TASK DESCRIPTION
Write the records out again exactly as they read, dropping any picture they hold.

Saved entries
━━━━
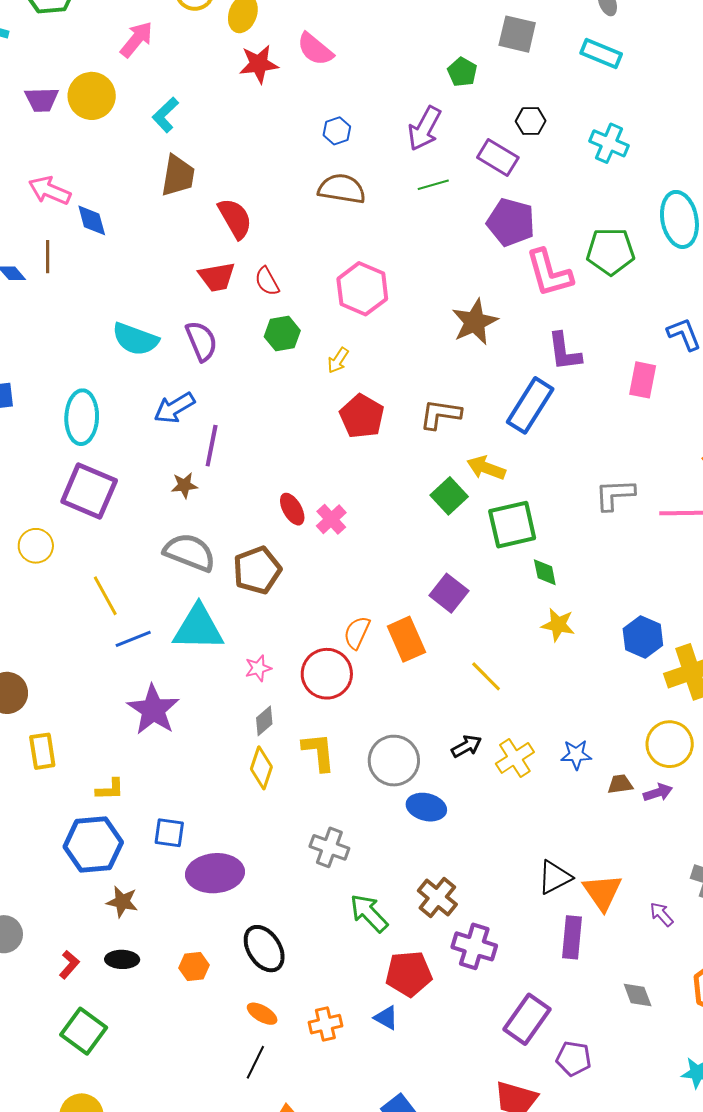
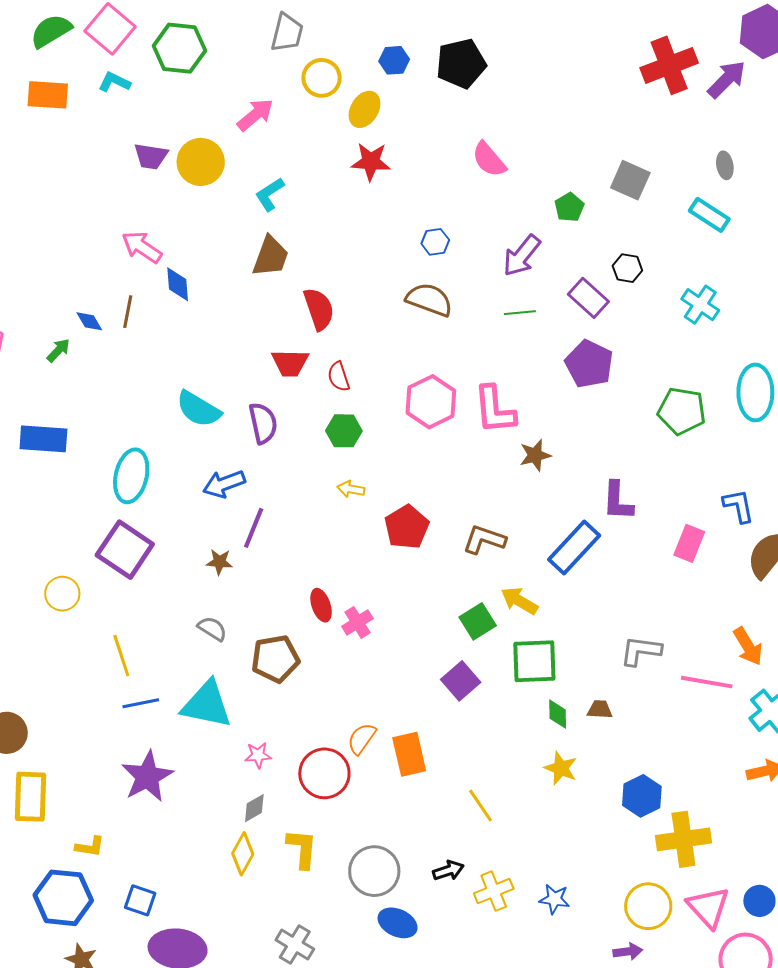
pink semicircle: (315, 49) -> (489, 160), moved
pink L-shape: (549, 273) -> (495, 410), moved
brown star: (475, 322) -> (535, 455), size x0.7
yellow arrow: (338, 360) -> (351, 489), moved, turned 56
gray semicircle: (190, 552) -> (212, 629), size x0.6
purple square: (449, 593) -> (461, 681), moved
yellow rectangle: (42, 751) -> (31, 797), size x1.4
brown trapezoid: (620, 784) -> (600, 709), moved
━━━━
YOUR SOLUTION
pink semicircle: (315, 49) -> (489, 160), moved
pink L-shape: (549, 273) -> (495, 410), moved
brown star: (475, 322) -> (535, 455), size x0.7
yellow arrow: (338, 360) -> (351, 489), moved, turned 56
gray semicircle: (190, 552) -> (212, 629), size x0.6
purple square: (449, 593) -> (461, 681), moved
yellow rectangle: (42, 751) -> (31, 797), size x1.4
brown trapezoid: (620, 784) -> (600, 709), moved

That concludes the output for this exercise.